==== RECORDS TO PROCESS ====

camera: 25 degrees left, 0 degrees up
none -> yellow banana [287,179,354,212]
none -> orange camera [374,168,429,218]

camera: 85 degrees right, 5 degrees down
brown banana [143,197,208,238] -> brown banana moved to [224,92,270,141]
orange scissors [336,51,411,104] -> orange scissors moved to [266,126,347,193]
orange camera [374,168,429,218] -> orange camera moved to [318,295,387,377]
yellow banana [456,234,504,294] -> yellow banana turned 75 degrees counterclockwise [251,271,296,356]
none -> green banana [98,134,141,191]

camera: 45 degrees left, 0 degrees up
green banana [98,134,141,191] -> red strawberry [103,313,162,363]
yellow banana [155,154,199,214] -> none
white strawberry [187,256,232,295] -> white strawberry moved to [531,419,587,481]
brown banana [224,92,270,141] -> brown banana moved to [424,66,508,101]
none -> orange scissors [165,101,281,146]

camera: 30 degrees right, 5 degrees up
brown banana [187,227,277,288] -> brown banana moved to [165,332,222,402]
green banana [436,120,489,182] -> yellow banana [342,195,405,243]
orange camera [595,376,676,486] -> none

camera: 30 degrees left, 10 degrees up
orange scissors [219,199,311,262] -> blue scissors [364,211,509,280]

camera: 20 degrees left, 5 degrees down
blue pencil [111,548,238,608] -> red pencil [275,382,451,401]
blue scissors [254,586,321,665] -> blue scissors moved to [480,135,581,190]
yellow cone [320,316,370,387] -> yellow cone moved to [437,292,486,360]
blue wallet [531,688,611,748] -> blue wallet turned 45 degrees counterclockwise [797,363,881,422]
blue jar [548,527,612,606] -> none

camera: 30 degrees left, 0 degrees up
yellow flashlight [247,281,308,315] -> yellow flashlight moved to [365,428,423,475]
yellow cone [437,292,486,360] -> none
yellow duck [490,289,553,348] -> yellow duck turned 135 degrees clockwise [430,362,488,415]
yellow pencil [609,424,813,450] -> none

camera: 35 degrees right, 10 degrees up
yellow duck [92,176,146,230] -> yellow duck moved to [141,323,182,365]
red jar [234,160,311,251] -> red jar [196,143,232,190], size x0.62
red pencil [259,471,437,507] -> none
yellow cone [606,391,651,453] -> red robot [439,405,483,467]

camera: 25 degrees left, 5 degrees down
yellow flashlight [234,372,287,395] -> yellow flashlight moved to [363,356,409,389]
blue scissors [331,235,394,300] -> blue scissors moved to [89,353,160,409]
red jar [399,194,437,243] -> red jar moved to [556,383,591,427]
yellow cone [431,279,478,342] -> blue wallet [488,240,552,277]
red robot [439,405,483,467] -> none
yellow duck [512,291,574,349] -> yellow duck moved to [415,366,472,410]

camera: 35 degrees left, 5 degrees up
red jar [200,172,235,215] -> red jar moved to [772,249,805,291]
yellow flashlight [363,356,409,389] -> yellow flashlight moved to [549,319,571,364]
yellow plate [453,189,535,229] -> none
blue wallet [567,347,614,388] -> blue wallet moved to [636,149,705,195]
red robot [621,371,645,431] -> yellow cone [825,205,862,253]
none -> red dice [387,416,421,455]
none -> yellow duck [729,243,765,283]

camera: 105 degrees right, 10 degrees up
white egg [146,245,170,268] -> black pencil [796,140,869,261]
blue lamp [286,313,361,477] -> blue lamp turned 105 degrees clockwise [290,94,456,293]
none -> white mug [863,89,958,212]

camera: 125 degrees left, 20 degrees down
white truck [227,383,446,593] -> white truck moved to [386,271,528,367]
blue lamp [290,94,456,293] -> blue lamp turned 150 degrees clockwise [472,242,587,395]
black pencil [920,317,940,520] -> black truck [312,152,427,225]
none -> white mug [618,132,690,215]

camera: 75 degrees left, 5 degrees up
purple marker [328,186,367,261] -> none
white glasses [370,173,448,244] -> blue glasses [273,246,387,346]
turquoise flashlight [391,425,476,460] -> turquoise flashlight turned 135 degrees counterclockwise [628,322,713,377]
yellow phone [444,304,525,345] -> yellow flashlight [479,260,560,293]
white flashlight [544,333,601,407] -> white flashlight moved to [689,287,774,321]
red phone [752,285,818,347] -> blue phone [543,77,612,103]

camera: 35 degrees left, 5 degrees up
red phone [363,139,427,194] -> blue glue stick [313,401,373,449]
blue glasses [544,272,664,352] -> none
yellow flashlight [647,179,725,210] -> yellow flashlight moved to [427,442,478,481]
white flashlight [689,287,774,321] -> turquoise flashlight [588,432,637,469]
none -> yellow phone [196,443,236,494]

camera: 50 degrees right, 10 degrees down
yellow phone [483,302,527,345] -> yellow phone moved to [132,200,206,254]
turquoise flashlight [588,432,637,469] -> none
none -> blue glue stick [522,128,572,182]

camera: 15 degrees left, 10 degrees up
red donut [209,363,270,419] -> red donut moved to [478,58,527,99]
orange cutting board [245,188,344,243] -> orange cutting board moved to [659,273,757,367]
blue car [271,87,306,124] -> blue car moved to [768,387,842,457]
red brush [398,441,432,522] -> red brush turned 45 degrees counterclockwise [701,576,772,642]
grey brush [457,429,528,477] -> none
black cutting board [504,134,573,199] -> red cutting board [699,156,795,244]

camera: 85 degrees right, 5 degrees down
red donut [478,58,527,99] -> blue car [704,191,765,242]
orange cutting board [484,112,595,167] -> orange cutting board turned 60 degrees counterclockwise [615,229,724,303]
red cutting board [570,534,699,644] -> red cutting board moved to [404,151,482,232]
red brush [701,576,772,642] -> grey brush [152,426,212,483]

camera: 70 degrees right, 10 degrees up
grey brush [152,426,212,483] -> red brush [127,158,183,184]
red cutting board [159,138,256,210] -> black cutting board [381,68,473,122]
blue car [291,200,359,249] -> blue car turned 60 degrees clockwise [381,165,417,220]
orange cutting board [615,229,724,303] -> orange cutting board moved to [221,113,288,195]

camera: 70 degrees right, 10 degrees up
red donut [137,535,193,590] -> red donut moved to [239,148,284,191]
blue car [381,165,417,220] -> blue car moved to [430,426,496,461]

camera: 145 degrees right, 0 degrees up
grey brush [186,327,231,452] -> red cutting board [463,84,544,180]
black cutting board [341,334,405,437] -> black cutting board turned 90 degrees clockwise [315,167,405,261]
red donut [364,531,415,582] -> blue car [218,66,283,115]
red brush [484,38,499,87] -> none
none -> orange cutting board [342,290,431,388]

====

> _WHAT TO WORK ON_: Read each line of the material, and wherever the word "glasses" turns up, copy that line.

> _YOUR RESPONSE_:
white glasses [370,173,448,244] -> blue glasses [273,246,387,346]
blue glasses [544,272,664,352] -> none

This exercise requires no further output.